Source records:
——————
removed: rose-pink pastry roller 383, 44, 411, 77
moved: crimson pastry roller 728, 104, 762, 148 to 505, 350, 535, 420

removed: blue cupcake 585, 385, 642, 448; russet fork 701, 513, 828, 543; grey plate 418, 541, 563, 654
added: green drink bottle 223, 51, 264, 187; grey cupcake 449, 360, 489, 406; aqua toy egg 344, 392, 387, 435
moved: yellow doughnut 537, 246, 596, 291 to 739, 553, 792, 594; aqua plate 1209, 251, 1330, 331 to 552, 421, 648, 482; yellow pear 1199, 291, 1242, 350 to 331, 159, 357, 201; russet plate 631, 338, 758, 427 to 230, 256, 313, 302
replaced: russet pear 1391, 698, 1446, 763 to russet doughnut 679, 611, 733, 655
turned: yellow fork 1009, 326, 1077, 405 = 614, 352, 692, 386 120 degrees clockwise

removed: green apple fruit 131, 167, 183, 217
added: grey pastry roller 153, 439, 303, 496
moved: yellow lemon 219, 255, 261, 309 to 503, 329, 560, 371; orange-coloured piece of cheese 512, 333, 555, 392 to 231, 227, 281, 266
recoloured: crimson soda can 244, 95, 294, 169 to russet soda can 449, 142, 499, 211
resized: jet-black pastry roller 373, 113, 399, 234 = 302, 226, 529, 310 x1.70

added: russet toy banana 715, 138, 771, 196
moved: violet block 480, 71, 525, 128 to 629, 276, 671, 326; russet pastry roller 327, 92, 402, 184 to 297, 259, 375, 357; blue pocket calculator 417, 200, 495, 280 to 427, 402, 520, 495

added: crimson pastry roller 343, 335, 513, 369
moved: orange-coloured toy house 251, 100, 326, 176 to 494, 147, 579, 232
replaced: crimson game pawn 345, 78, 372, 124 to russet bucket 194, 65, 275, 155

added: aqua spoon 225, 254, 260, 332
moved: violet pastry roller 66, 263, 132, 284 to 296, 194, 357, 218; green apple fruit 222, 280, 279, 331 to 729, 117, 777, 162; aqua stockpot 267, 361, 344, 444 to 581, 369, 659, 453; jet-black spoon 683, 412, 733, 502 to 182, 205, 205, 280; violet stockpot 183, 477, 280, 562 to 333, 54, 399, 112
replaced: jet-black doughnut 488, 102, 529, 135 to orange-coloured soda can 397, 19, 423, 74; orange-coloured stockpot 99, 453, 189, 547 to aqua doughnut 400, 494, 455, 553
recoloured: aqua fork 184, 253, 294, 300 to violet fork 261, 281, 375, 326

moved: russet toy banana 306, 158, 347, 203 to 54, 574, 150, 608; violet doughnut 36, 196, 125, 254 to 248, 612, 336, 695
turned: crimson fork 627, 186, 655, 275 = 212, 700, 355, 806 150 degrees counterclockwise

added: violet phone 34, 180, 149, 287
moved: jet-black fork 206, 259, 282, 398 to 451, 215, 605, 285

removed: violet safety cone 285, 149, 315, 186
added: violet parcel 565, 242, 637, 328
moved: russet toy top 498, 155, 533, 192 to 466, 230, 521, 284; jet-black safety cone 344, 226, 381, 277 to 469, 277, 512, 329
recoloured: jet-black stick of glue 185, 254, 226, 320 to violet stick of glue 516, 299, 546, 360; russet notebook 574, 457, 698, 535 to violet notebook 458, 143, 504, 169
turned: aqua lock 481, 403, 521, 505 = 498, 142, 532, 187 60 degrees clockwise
——————
About this task → Using the same words as the original, repeat the records above.

Answer →
removed: rose-pink pastry roller 383, 44, 411, 77
moved: crimson pastry roller 728, 104, 762, 148 to 505, 350, 535, 420

removed: blue cupcake 585, 385, 642, 448; russet fork 701, 513, 828, 543; grey plate 418, 541, 563, 654
added: green drink bottle 223, 51, 264, 187; grey cupcake 449, 360, 489, 406; aqua toy egg 344, 392, 387, 435
moved: yellow doughnut 537, 246, 596, 291 to 739, 553, 792, 594; aqua plate 1209, 251, 1330, 331 to 552, 421, 648, 482; yellow pear 1199, 291, 1242, 350 to 331, 159, 357, 201; russet plate 631, 338, 758, 427 to 230, 256, 313, 302
replaced: russet pear 1391, 698, 1446, 763 to russet doughnut 679, 611, 733, 655
turned: yellow fork 1009, 326, 1077, 405 = 614, 352, 692, 386 120 degrees clockwise

removed: green apple fruit 131, 167, 183, 217
added: grey pastry roller 153, 439, 303, 496
moved: yellow lemon 219, 255, 261, 309 to 503, 329, 560, 371; orange-coloured piece of cheese 512, 333, 555, 392 to 231, 227, 281, 266
recoloured: crimson soda can 244, 95, 294, 169 to russet soda can 449, 142, 499, 211
resized: jet-black pastry roller 373, 113, 399, 234 = 302, 226, 529, 310 x1.70

added: russet toy banana 715, 138, 771, 196
moved: violet block 480, 71, 525, 128 to 629, 276, 671, 326; russet pastry roller 327, 92, 402, 184 to 297, 259, 375, 357; blue pocket calculator 417, 200, 495, 280 to 427, 402, 520, 495

added: crimson pastry roller 343, 335, 513, 369
moved: orange-coloured toy house 251, 100, 326, 176 to 494, 147, 579, 232
replaced: crimson game pawn 345, 78, 372, 124 to russet bucket 194, 65, 275, 155

added: aqua spoon 225, 254, 260, 332
moved: violet pastry roller 66, 263, 132, 284 to 296, 194, 357, 218; green apple fruit 222, 280, 279, 331 to 729, 117, 777, 162; aqua stockpot 267, 361, 344, 444 to 581, 369, 659, 453; jet-black spoon 683, 412, 733, 502 to 182, 205, 205, 280; violet stockpot 183, 477, 280, 562 to 333, 54, 399, 112
replaced: jet-black doughnut 488, 102, 529, 135 to orange-coloured soda can 397, 19, 423, 74; orange-coloured stockpot 99, 453, 189, 547 to aqua doughnut 400, 494, 455, 553
recoloured: aqua fork 184, 253, 294, 300 to violet fork 261, 281, 375, 326

moved: russet toy banana 306, 158, 347, 203 to 54, 574, 150, 608; violet doughnut 36, 196, 125, 254 to 248, 612, 336, 695
turned: crimson fork 627, 186, 655, 275 = 212, 700, 355, 806 150 degrees counterclockwise

added: violet phone 34, 180, 149, 287
moved: jet-black fork 206, 259, 282, 398 to 451, 215, 605, 285

removed: violet safety cone 285, 149, 315, 186
added: violet parcel 565, 242, 637, 328
moved: russet toy top 498, 155, 533, 192 to 466, 230, 521, 284; jet-black safety cone 344, 226, 381, 277 to 469, 277, 512, 329
recoloured: jet-black stick of glue 185, 254, 226, 320 to violet stick of glue 516, 299, 546, 360; russet notebook 574, 457, 698, 535 to violet notebook 458, 143, 504, 169
turned: aqua lock 481, 403, 521, 505 = 498, 142, 532, 187 60 degrees clockwise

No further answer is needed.